[Listed records]

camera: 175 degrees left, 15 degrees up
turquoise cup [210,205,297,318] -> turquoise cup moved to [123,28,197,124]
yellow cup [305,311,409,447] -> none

[/Listed records]
[Listed records]

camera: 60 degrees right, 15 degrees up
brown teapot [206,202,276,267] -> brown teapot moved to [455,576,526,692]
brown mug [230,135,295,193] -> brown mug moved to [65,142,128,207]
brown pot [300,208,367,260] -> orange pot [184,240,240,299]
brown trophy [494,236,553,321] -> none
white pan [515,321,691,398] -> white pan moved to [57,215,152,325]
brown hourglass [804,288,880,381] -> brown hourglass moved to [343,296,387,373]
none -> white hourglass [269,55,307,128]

[/Listed records]

Requirement | Please copy, exactly and with nothing else, the lines above beginning at the line that has "turquoise cup [210,205,297,318]" and ending with the line that has "yellow cup [305,311,409,447] -> none".

Answer space |
turquoise cup [210,205,297,318] -> turquoise cup moved to [123,28,197,124]
yellow cup [305,311,409,447] -> none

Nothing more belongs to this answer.